Items from a data source
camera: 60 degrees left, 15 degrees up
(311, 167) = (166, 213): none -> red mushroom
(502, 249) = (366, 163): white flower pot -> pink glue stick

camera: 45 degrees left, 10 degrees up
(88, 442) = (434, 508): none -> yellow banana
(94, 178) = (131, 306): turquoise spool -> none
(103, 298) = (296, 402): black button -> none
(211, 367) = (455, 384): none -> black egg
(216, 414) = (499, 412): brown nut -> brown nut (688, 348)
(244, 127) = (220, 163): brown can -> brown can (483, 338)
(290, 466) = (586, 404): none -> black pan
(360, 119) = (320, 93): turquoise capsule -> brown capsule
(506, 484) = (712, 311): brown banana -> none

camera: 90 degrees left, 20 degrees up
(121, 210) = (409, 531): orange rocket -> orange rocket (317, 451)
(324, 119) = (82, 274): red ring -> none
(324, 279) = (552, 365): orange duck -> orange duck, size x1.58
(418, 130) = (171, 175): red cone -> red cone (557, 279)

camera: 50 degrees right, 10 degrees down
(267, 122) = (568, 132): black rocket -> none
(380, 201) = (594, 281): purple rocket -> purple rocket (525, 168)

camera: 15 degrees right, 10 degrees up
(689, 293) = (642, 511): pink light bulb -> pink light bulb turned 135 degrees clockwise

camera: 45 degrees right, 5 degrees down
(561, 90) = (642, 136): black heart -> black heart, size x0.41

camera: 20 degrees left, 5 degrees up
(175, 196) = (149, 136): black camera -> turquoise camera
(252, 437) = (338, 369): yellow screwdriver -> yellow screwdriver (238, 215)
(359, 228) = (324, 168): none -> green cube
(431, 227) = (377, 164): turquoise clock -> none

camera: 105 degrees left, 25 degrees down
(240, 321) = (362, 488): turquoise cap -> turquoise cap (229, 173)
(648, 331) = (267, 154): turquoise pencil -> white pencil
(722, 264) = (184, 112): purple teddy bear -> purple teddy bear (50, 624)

Task description >>
Could you give every entry again, exactly as written?

Output >>
camera: 60 degrees left, 15 degrees up
(311, 167) = (166, 213): none -> red mushroom
(502, 249) = (366, 163): white flower pot -> pink glue stick

camera: 45 degrees left, 10 degrees up
(88, 442) = (434, 508): none -> yellow banana
(94, 178) = (131, 306): turquoise spool -> none
(103, 298) = (296, 402): black button -> none
(211, 367) = (455, 384): none -> black egg
(216, 414) = (499, 412): brown nut -> brown nut (688, 348)
(244, 127) = (220, 163): brown can -> brown can (483, 338)
(290, 466) = (586, 404): none -> black pan
(360, 119) = (320, 93): turquoise capsule -> brown capsule
(506, 484) = (712, 311): brown banana -> none

camera: 90 degrees left, 20 degrees up
(121, 210) = (409, 531): orange rocket -> orange rocket (317, 451)
(324, 119) = (82, 274): red ring -> none
(324, 279) = (552, 365): orange duck -> orange duck, size x1.58
(418, 130) = (171, 175): red cone -> red cone (557, 279)

camera: 50 degrees right, 10 degrees down
(267, 122) = (568, 132): black rocket -> none
(380, 201) = (594, 281): purple rocket -> purple rocket (525, 168)

camera: 15 degrees right, 10 degrees up
(689, 293) = (642, 511): pink light bulb -> pink light bulb turned 135 degrees clockwise

camera: 45 degrees right, 5 degrees down
(561, 90) = (642, 136): black heart -> black heart, size x0.41

camera: 20 degrees left, 5 degrees up
(175, 196) = (149, 136): black camera -> turquoise camera
(252, 437) = (338, 369): yellow screwdriver -> yellow screwdriver (238, 215)
(359, 228) = (324, 168): none -> green cube
(431, 227) = (377, 164): turquoise clock -> none

camera: 105 degrees left, 25 degrees down
(240, 321) = (362, 488): turquoise cap -> turquoise cap (229, 173)
(648, 331) = (267, 154): turquoise pencil -> white pencil
(722, 264) = (184, 112): purple teddy bear -> purple teddy bear (50, 624)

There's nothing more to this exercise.